TO DO
In the listing below, find the line containing "BUTTON pin VCC: none -> 3V3" and the line containing "DHT2 pin DATA: GP26 -> GP10". Repeat exactly those two lines and every line between them, nothing more.

########

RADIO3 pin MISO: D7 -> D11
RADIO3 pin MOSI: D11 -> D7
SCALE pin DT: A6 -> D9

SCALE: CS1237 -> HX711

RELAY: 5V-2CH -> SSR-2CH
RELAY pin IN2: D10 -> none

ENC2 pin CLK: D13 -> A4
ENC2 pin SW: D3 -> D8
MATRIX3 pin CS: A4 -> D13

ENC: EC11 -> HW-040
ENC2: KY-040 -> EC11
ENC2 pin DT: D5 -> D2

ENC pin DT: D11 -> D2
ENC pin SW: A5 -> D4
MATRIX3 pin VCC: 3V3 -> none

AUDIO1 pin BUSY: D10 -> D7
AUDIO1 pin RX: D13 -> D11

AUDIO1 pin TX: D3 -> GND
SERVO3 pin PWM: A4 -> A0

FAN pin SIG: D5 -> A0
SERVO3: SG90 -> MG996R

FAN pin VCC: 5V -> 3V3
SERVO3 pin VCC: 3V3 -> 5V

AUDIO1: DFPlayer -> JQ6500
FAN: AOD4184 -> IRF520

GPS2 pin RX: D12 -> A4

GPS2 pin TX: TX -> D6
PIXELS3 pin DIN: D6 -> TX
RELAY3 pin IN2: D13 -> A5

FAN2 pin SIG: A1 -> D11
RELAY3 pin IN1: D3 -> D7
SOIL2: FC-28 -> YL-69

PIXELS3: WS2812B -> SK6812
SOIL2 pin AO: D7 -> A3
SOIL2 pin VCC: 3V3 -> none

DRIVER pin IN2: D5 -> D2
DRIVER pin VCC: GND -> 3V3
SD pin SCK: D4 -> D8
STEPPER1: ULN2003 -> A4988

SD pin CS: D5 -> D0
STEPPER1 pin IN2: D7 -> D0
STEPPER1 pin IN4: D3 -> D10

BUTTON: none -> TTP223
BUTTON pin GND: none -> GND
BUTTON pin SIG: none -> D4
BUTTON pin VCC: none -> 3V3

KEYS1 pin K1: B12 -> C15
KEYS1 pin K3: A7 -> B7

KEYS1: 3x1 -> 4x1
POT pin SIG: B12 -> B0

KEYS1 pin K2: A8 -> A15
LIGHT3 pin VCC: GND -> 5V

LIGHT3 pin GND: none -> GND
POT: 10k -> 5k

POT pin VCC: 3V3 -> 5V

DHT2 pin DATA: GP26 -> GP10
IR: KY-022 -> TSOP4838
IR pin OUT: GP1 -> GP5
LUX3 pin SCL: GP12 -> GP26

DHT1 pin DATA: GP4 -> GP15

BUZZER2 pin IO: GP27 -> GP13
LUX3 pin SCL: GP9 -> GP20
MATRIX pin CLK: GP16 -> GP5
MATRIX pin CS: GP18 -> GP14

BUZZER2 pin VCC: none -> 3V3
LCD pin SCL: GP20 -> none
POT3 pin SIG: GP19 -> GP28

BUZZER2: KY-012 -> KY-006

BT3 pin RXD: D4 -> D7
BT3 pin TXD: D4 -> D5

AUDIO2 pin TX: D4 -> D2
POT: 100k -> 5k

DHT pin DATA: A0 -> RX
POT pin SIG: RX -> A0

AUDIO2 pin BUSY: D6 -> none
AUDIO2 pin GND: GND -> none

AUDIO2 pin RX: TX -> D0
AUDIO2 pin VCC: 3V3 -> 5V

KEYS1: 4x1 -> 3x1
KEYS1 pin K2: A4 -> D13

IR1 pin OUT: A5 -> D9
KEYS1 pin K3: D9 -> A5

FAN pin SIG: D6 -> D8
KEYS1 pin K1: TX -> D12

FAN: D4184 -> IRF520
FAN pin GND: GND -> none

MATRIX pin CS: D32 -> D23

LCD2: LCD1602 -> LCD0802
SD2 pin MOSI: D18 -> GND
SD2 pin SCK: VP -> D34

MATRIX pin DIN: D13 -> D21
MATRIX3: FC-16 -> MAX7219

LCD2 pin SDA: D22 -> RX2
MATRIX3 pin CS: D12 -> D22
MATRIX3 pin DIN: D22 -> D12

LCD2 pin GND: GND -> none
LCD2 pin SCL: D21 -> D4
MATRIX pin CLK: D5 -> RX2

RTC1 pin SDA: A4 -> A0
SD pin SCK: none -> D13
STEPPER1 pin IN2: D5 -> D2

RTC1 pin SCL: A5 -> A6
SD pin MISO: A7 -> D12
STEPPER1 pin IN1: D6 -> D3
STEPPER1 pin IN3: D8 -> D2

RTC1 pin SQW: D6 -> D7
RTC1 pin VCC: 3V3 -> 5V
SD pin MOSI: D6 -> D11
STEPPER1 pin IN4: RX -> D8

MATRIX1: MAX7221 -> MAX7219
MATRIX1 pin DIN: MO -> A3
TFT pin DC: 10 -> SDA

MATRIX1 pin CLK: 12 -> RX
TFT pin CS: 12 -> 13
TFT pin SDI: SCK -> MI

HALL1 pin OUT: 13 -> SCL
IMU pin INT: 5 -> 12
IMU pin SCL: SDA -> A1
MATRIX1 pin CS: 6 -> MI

########

WORKED SOLUTION
BUTTON pin VCC: none -> 3V3

KEYS1 pin K1: B12 -> C15
KEYS1 pin K3: A7 -> B7

KEYS1: 3x1 -> 4x1
POT pin SIG: B12 -> B0

KEYS1 pin K2: A8 -> A15
LIGHT3 pin VCC: GND -> 5V

LIGHT3 pin GND: none -> GND
POT: 10k -> 5k

POT pin VCC: 3V3 -> 5V

DHT2 pin DATA: GP26 -> GP10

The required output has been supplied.